_Task instructions_
Every entry below must be repeated exactly; skip the pictures.

_Data_
Segment Open

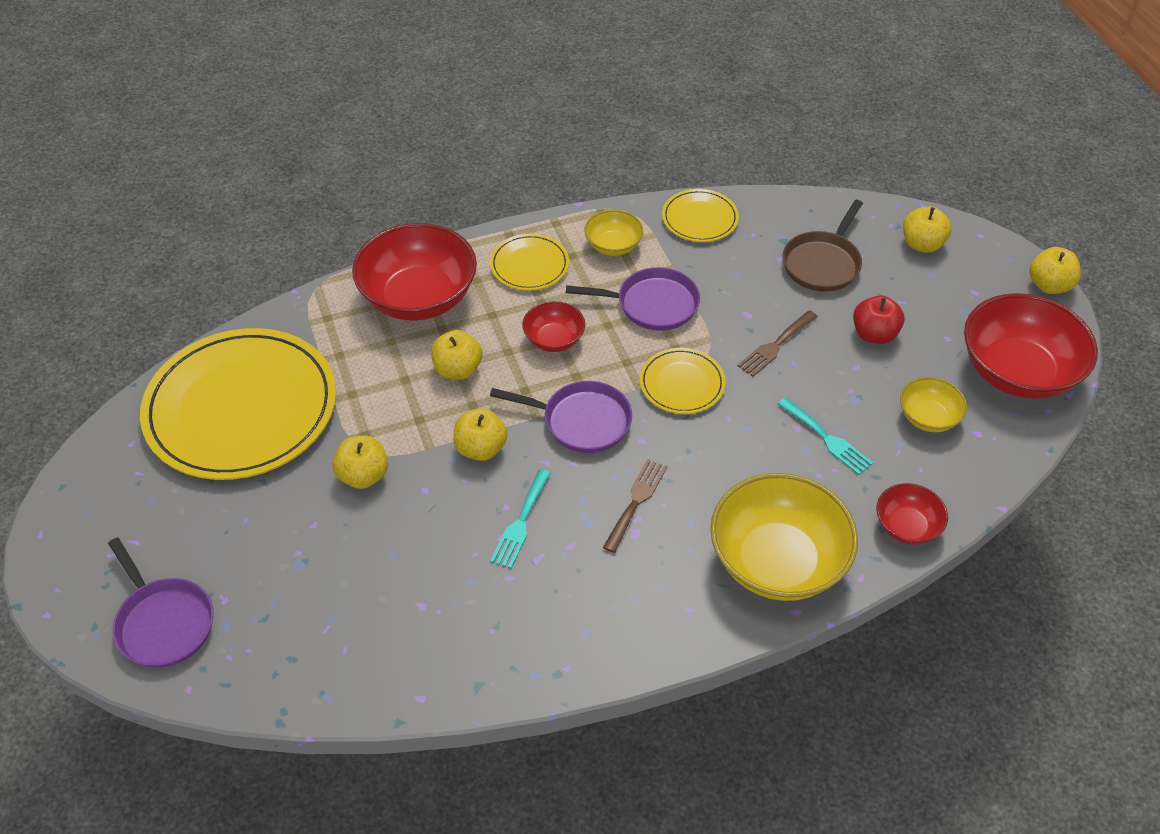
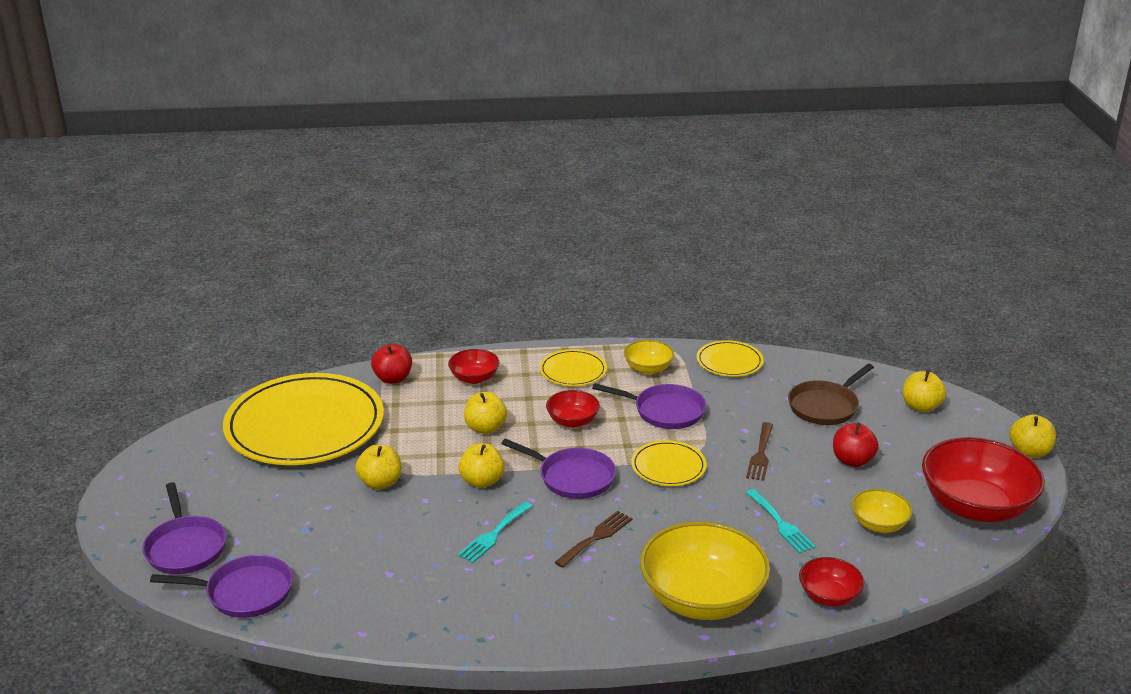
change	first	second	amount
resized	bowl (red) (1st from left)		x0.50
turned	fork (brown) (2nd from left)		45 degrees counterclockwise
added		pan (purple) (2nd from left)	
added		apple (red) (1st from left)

Segment Closed

_Task result_
change	first	second	amount
resized	bowl (red) (1st from left)		x0.50
turned	fork (brown) (2nd from left)		45 degrees counterclockwise
added		pan (purple) (2nd from left)	
added		apple (red) (1st from left)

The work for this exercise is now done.